Stored data entries

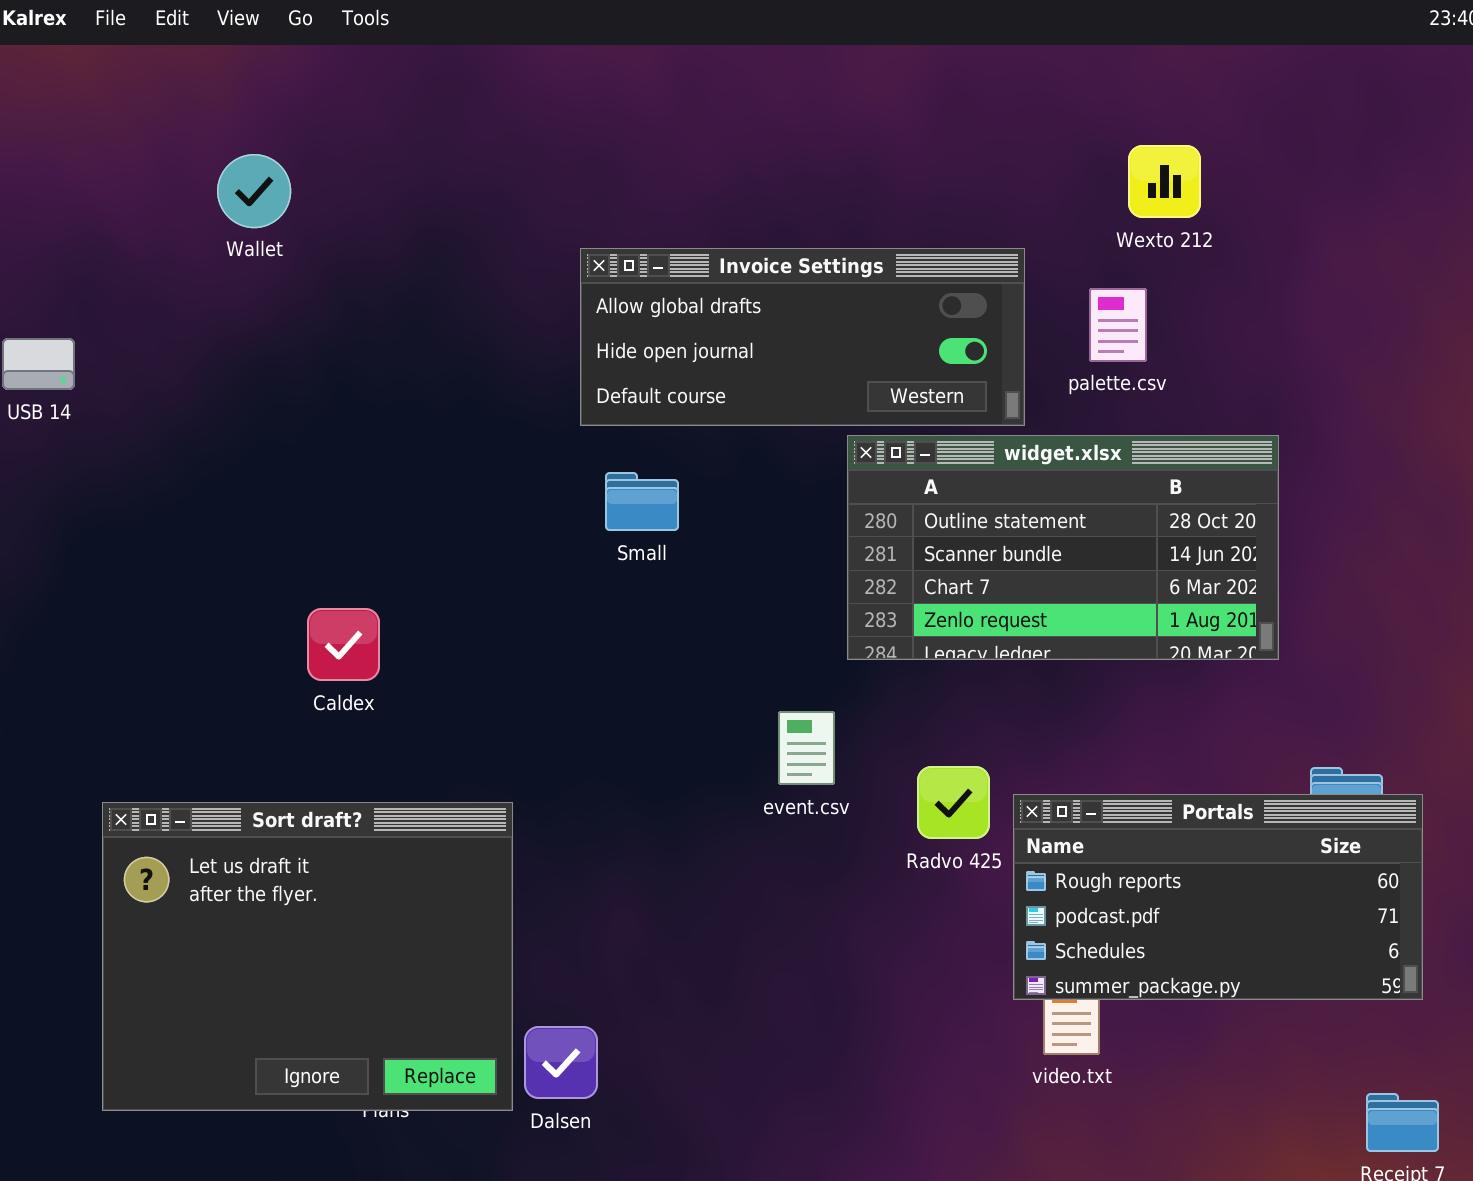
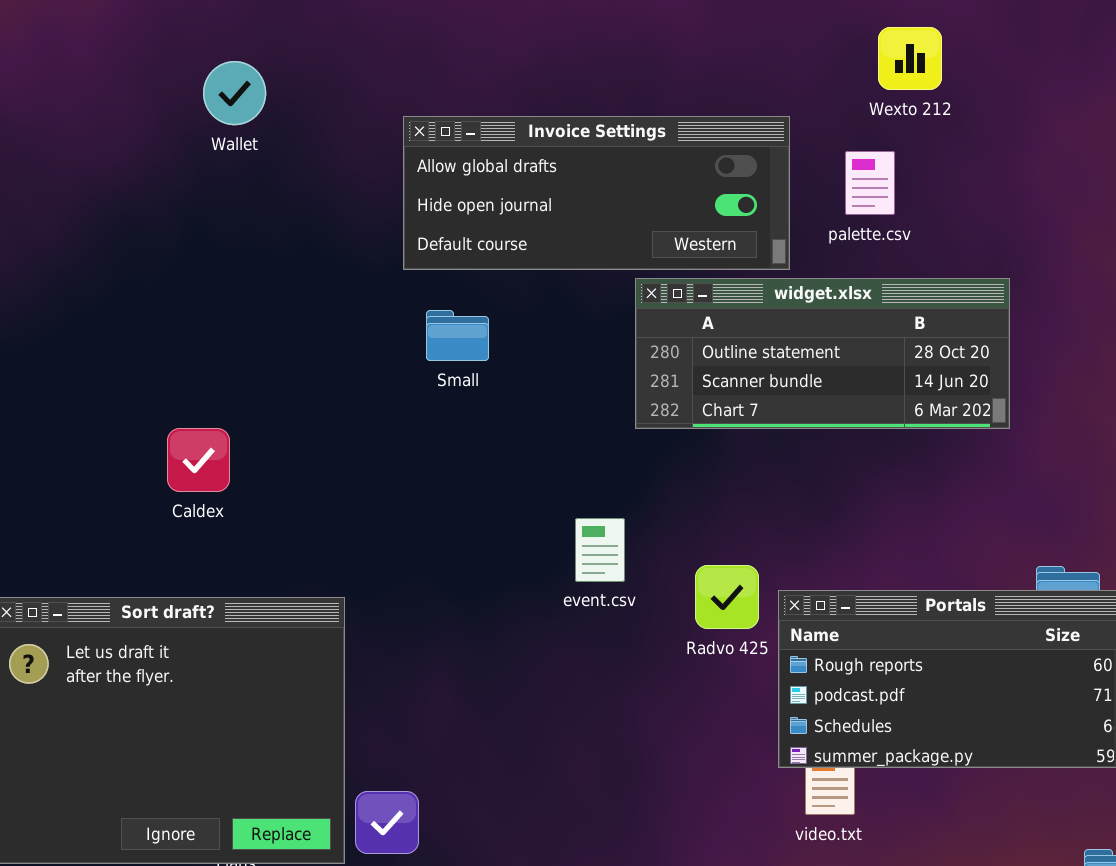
Wallet: [217,154,291,228] -> [203,61,266,125], moved
widget.xlsx: [847,435,1279,660] -> [635,278,1010,429], resized

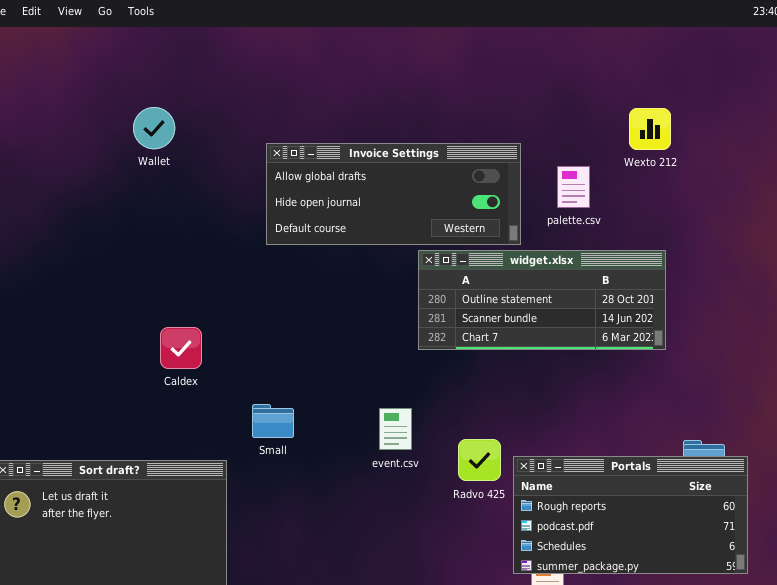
Wexto 212: [878,27,942,90] -> [629,108,671,150], moved
Small: [426,310,489,361] -> [252,404,294,438], moved
Caldex: [167,428,230,492] -> [160,327,202,369], moved

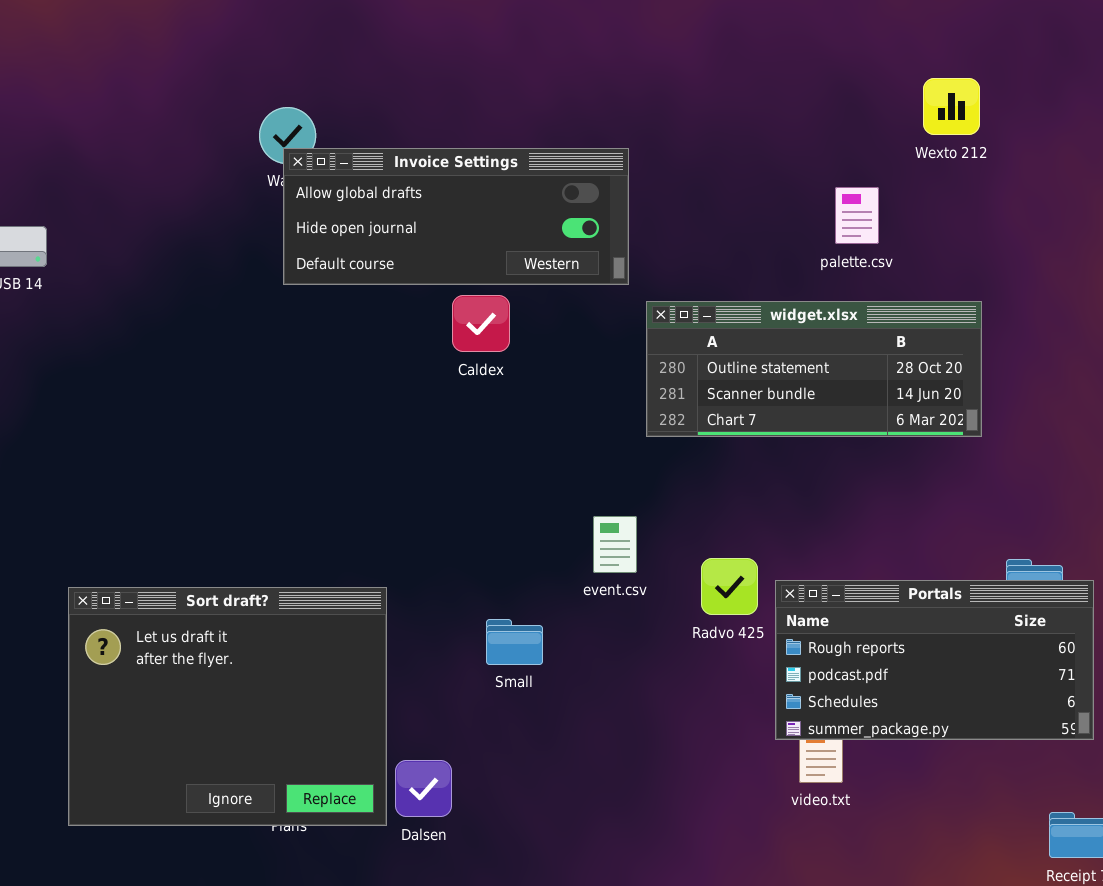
Wexto 212: [629,108,671,150] -> [923,78,980,135], moved
Invoice Settings: [266,143,521,245] -> [283,148,629,285], moved
Caldex: [160,327,202,369] -> [452,295,510,352], moved
Small: [252,404,294,438] -> [486,619,543,665], moved

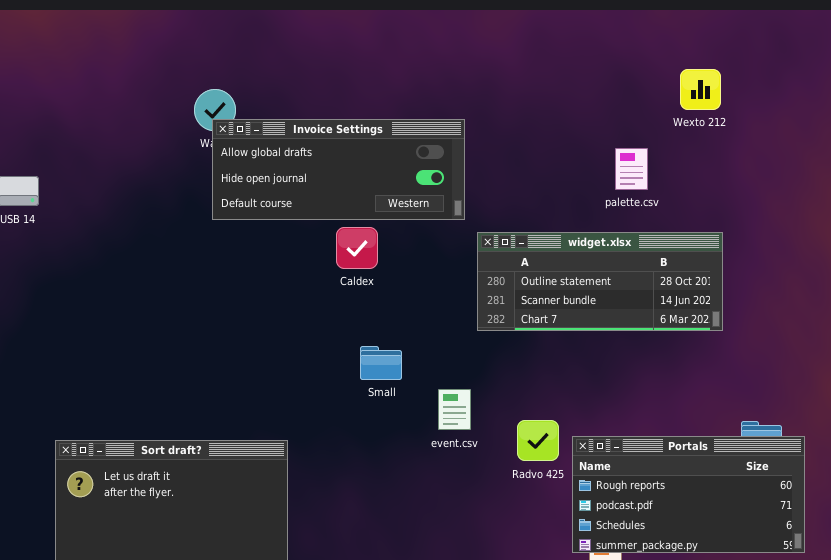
Small: [486,619,543,665] -> [360,346,402,380], moved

Work instruction →
Each line of the data above containing the string "Caldex" is to be copied.

Solution to this task →
Caldex: [167,428,230,492] -> [160,327,202,369], moved
Caldex: [160,327,202,369] -> [452,295,510,352], moved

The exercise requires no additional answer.